What needs to be done: Transcribe all of the data exactly. Images stay out.

Raw data:
=== Section Start ===

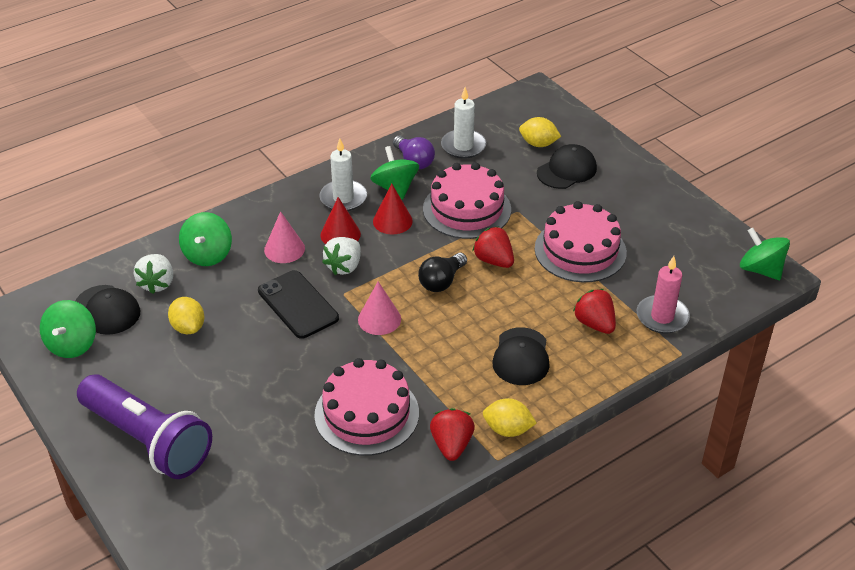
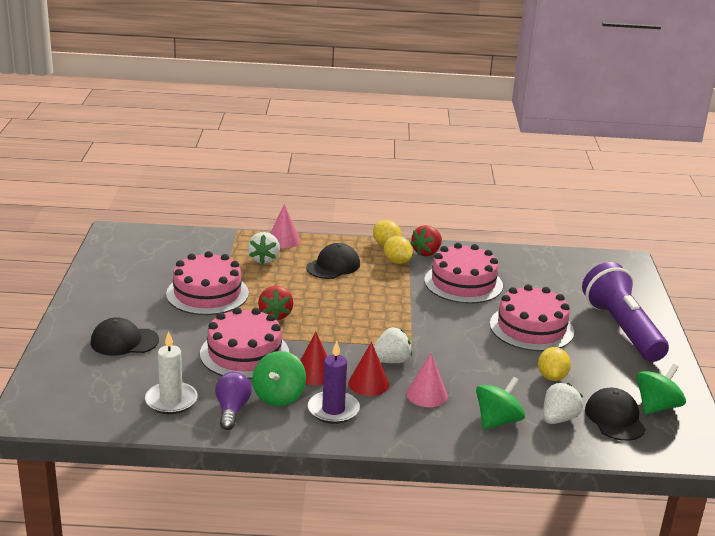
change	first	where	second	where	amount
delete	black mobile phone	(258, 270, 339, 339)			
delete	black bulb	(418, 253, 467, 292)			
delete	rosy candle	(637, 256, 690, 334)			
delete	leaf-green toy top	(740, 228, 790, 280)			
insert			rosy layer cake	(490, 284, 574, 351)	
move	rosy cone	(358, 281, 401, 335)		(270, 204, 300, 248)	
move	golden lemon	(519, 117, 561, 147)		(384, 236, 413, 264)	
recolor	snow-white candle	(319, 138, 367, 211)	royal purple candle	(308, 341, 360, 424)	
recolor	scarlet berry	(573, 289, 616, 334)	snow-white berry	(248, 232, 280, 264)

=== Section End ===

Answer space:
change	first	where	second	where	amount
delete	black mobile phone	(258, 270, 339, 339)			
delete	black bulb	(418, 253, 467, 292)			
delete	rosy candle	(637, 256, 690, 334)			
delete	leaf-green toy top	(740, 228, 790, 280)			
insert			rosy layer cake	(490, 284, 574, 351)	
move	rosy cone	(358, 281, 401, 335)		(270, 204, 300, 248)	
move	golden lemon	(519, 117, 561, 147)		(384, 236, 413, 264)	
recolor	snow-white candle	(319, 138, 367, 211)	royal purple candle	(308, 341, 360, 424)	
recolor	scarlet berry	(573, 289, 616, 334)	snow-white berry	(248, 232, 280, 264)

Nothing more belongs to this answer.